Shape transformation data
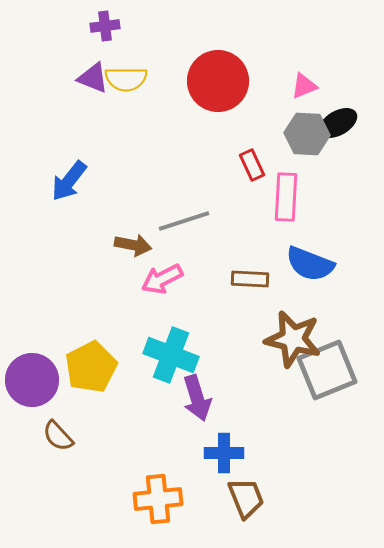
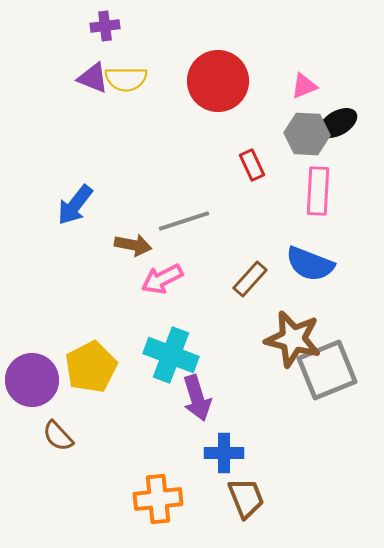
blue arrow: moved 6 px right, 24 px down
pink rectangle: moved 32 px right, 6 px up
brown rectangle: rotated 51 degrees counterclockwise
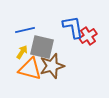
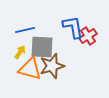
gray square: rotated 10 degrees counterclockwise
yellow arrow: moved 2 px left
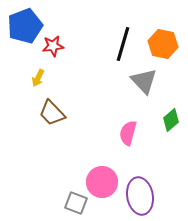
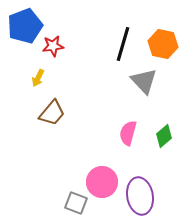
brown trapezoid: rotated 96 degrees counterclockwise
green diamond: moved 7 px left, 16 px down
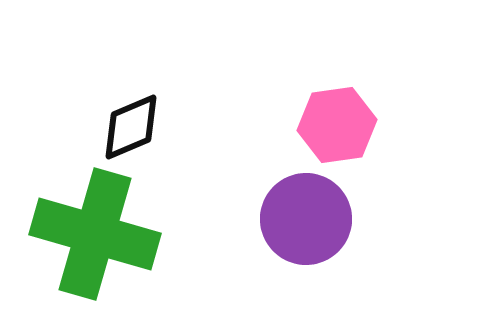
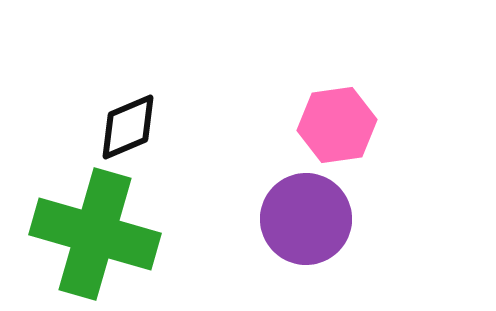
black diamond: moved 3 px left
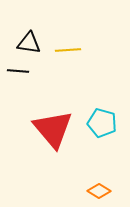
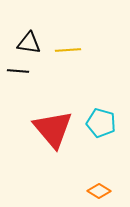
cyan pentagon: moved 1 px left
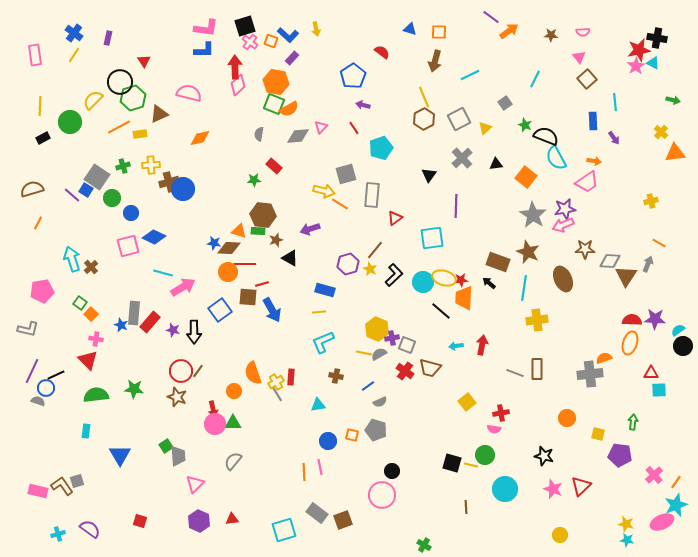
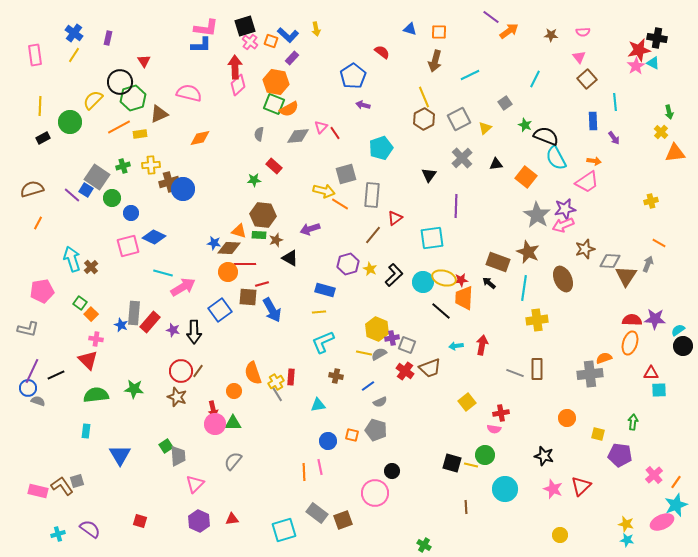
blue L-shape at (204, 50): moved 3 px left, 5 px up
green arrow at (673, 100): moved 4 px left, 12 px down; rotated 64 degrees clockwise
red line at (354, 128): moved 19 px left, 5 px down
gray star at (533, 215): moved 4 px right
green rectangle at (258, 231): moved 1 px right, 4 px down
brown star at (585, 249): rotated 18 degrees counterclockwise
brown line at (375, 250): moved 2 px left, 15 px up
brown trapezoid at (430, 368): rotated 35 degrees counterclockwise
blue circle at (46, 388): moved 18 px left
pink circle at (382, 495): moved 7 px left, 2 px up
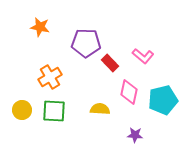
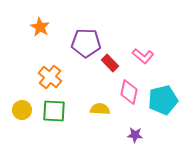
orange star: rotated 18 degrees clockwise
orange cross: rotated 20 degrees counterclockwise
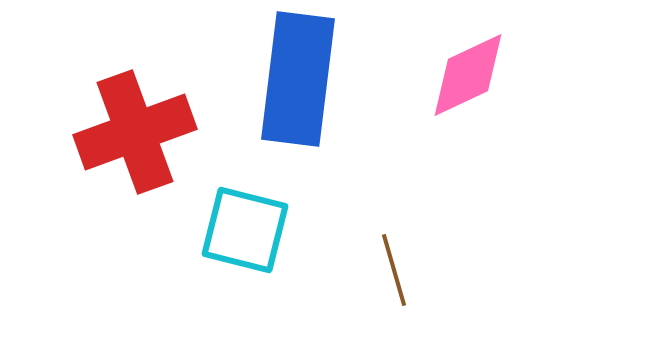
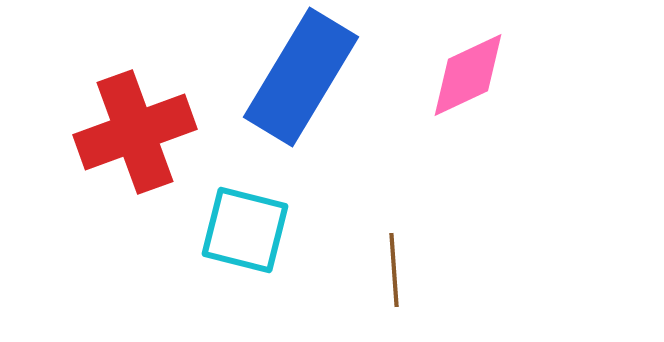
blue rectangle: moved 3 px right, 2 px up; rotated 24 degrees clockwise
brown line: rotated 12 degrees clockwise
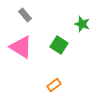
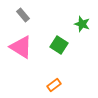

▸ **TASK ITEM**
What is needed is an exact copy of the lines above, from the one holding "pink rectangle: moved 32 px right, 6 px up" down to the one holding "green rectangle at", with those two included and the pictures left out.

▸ **FINAL ANSWER**
pink rectangle: moved 32 px right, 6 px up
brown rectangle: rotated 51 degrees counterclockwise
gray square: rotated 10 degrees counterclockwise
yellow arrow: moved 2 px left
brown trapezoid: rotated 96 degrees counterclockwise
green diamond: moved 7 px left, 16 px down
black diamond: moved 3 px left
cyan pentagon: moved 1 px left
blue L-shape at (204, 50): moved 3 px left, 5 px up
green arrow at (673, 100): moved 4 px left, 12 px down; rotated 64 degrees clockwise
red line at (354, 128): moved 19 px left, 5 px down
gray star at (533, 215): moved 4 px right
green rectangle at (258, 231): moved 1 px right, 4 px down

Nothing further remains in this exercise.